__ASSIGNED TASK__
Restate, exactly and without pictures, the lines from the start of the listing below through the line holding "building: none -> [323,312,396,365]".
====
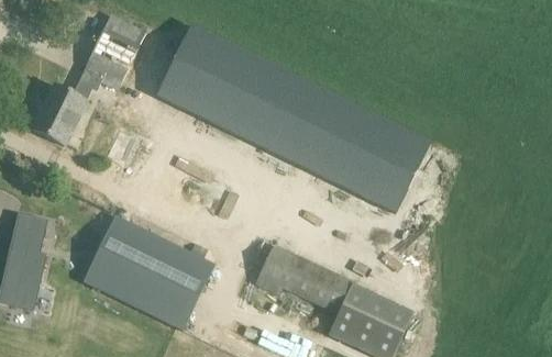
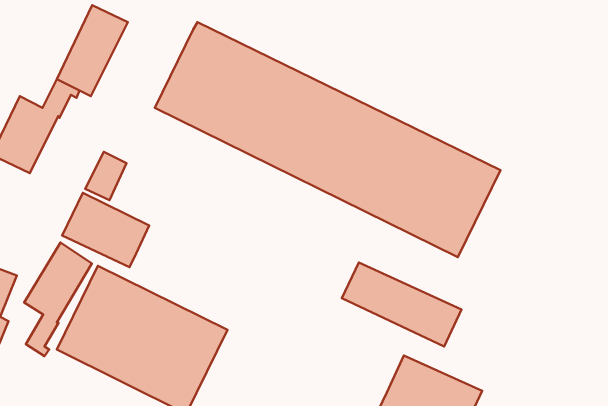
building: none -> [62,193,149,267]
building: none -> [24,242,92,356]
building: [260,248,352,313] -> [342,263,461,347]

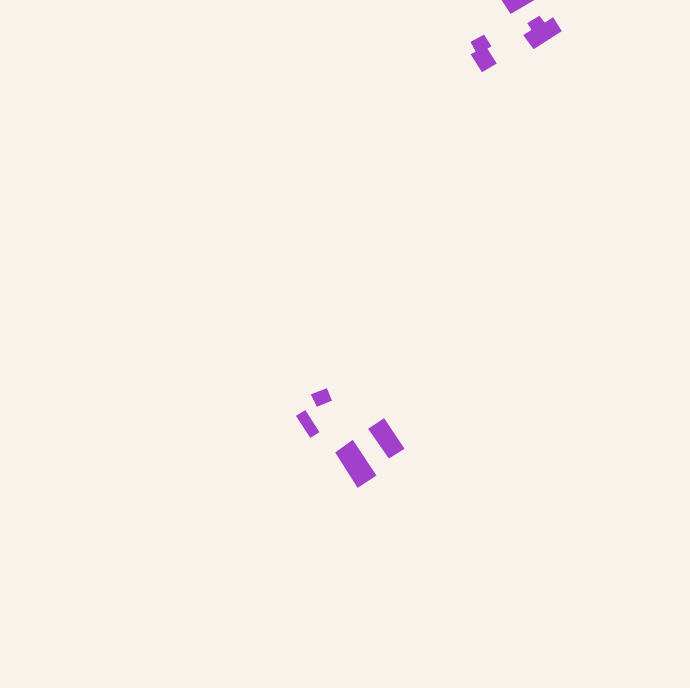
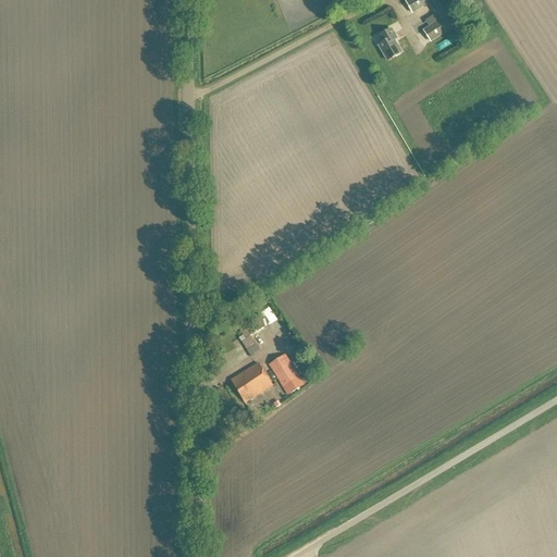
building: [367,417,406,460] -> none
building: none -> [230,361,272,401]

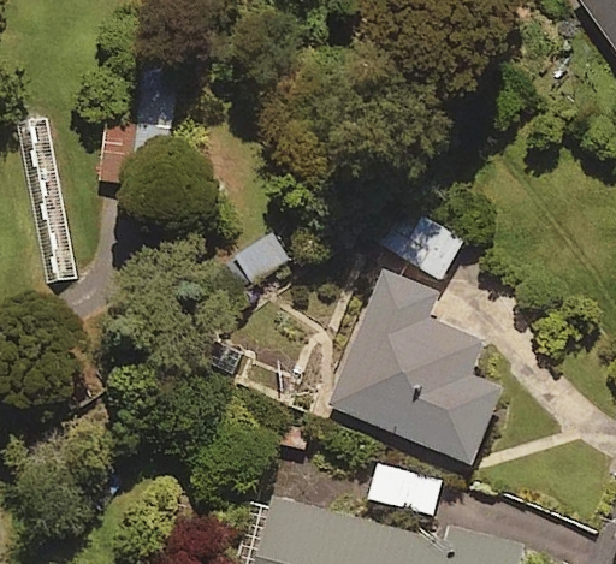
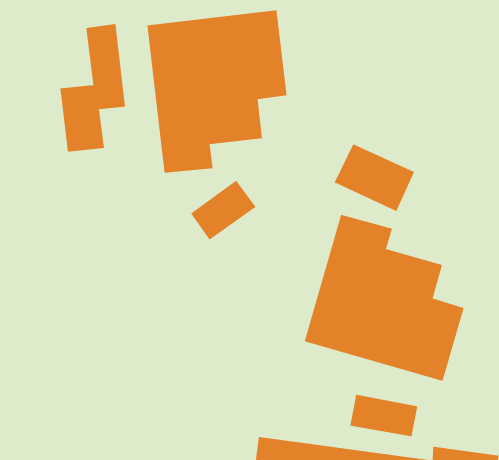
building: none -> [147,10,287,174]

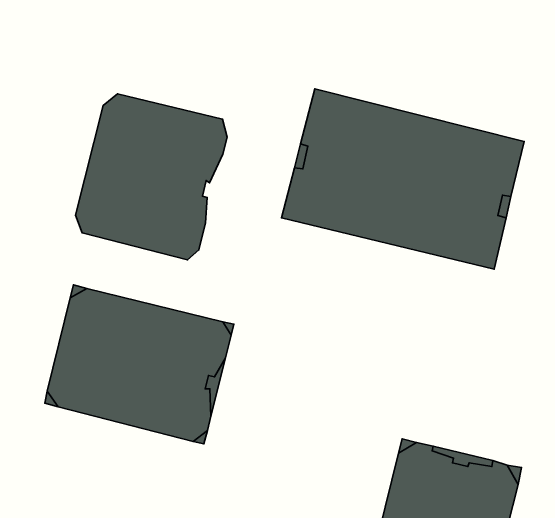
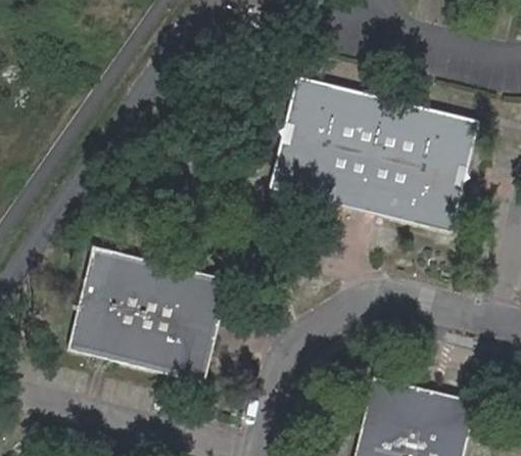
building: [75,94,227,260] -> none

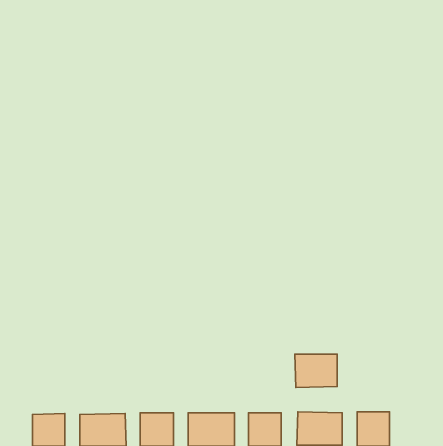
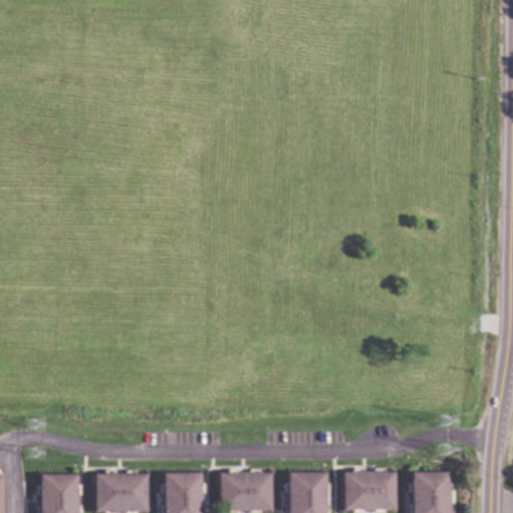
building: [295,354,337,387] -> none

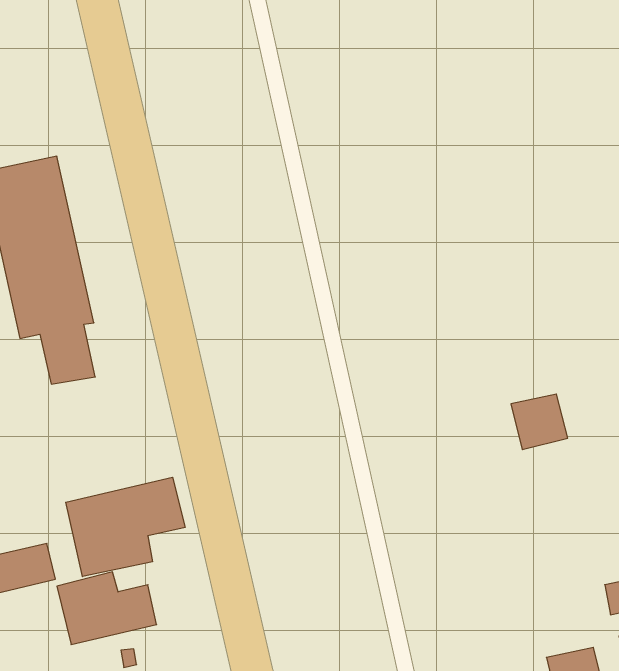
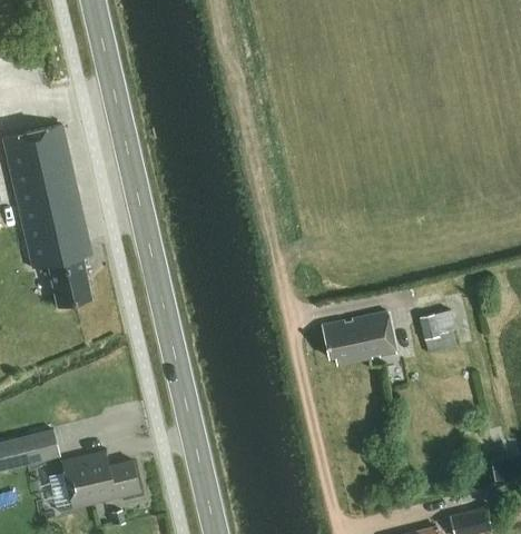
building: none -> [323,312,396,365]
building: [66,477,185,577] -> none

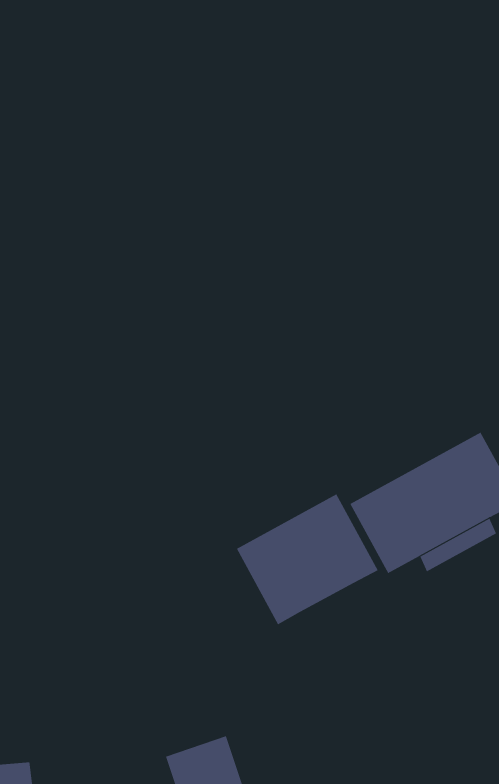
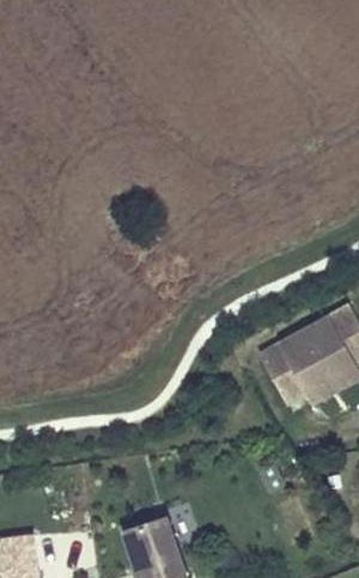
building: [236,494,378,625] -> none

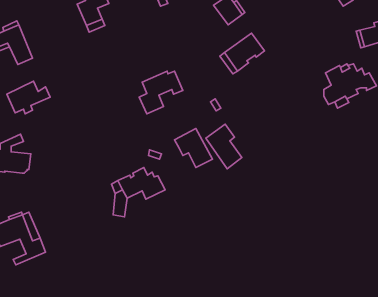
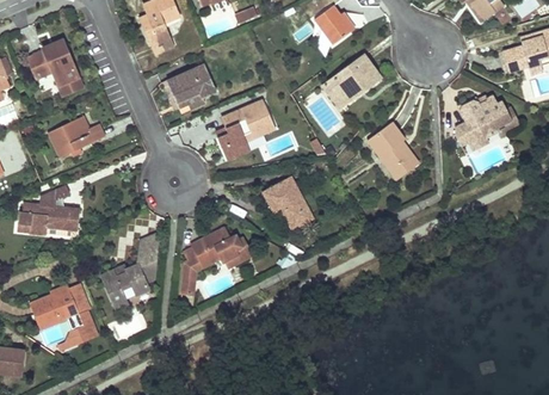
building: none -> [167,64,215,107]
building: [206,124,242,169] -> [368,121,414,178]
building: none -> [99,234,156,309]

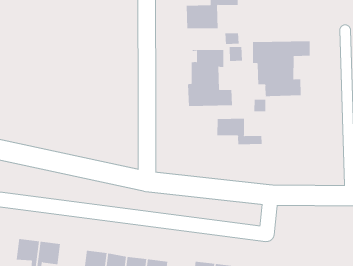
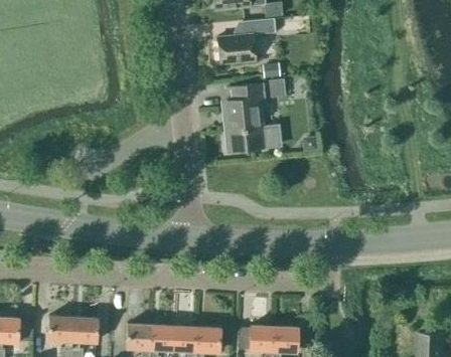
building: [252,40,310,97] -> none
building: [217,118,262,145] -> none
====
__TASK RESPONSE__
building: none -> [62,193,149,267]
building: none -> [24,242,92,356]
building: [260,248,352,313] -> [342,263,461,347]

building: [367,417,406,460] -> none
building: none -> [230,361,272,401]

building: none -> [147,10,287,174]

building: [75,94,227,260] -> none

building: [295,354,337,387] -> none

building: none -> [323,312,396,365]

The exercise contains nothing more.